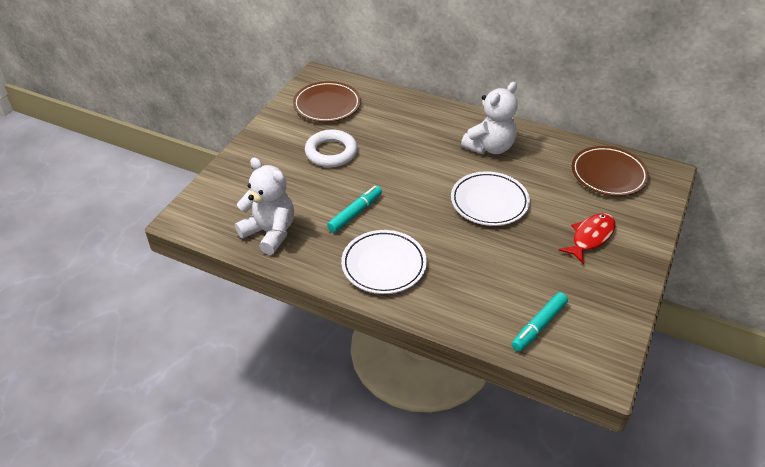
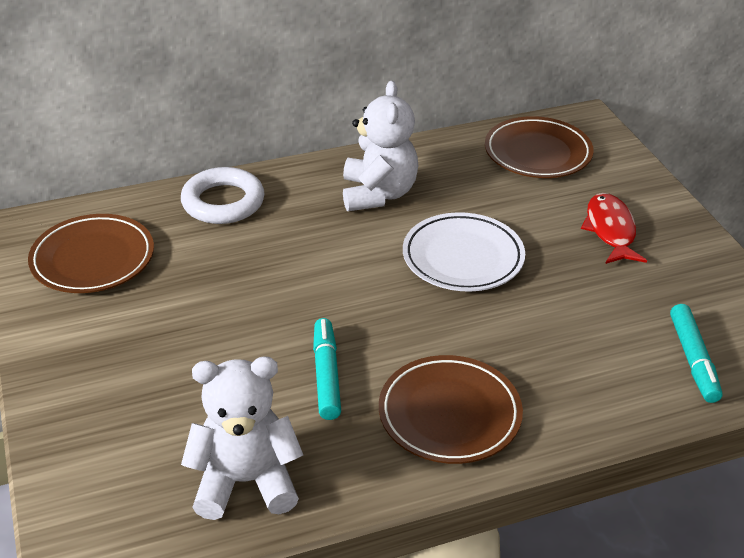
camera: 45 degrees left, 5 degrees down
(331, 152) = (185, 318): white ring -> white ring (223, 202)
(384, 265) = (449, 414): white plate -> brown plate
* * *
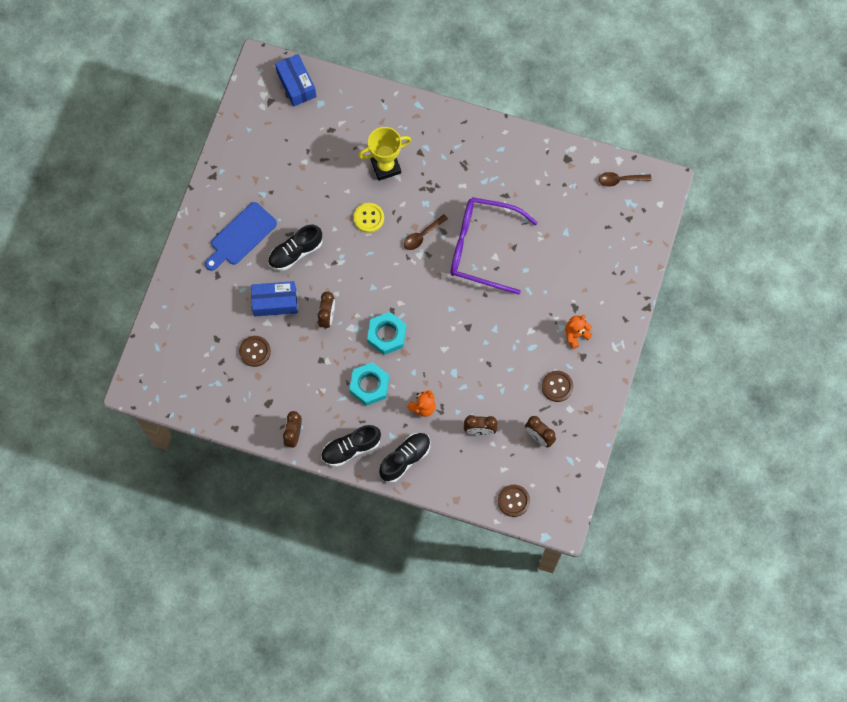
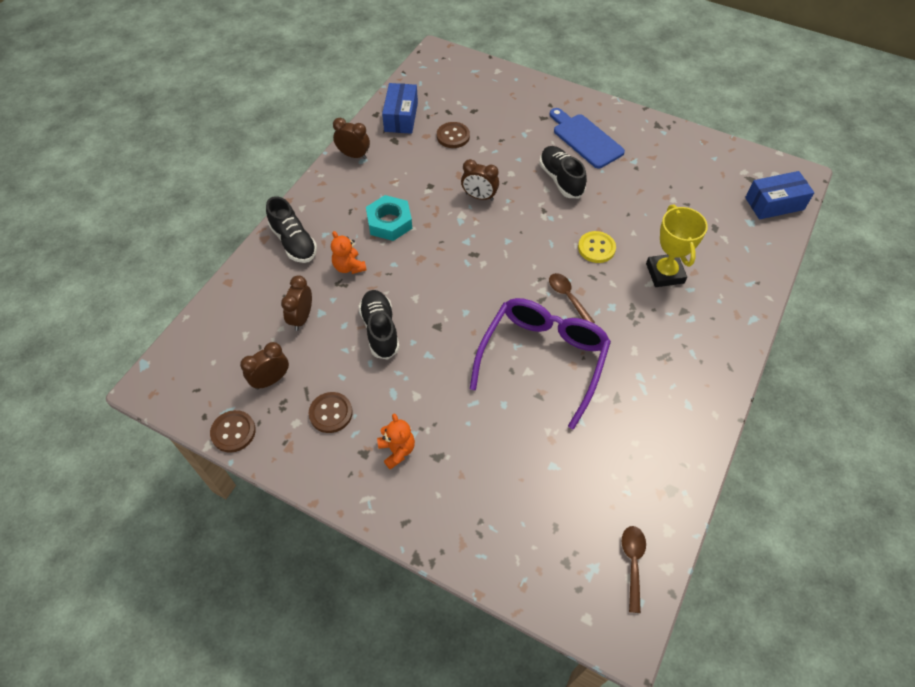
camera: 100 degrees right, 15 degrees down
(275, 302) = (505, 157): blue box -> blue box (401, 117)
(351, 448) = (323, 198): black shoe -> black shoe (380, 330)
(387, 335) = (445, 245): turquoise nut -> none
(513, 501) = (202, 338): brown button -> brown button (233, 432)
==
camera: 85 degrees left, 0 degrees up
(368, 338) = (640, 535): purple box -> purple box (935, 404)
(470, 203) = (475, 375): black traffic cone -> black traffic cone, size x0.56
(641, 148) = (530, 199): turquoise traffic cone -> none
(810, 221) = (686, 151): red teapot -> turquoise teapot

GOAL OF THE EXERCISE: Copy only this part of the entries above: the line with "(387, 335) = (445, 245): turquoise", the line with "(513, 501) = (202, 338): brown", and the lines between, all exactly as written.

OUTPUT OF THE TASK:
(387, 335) = (445, 245): turquoise nut -> none
(513, 501) = (202, 338): brown button -> brown button (233, 432)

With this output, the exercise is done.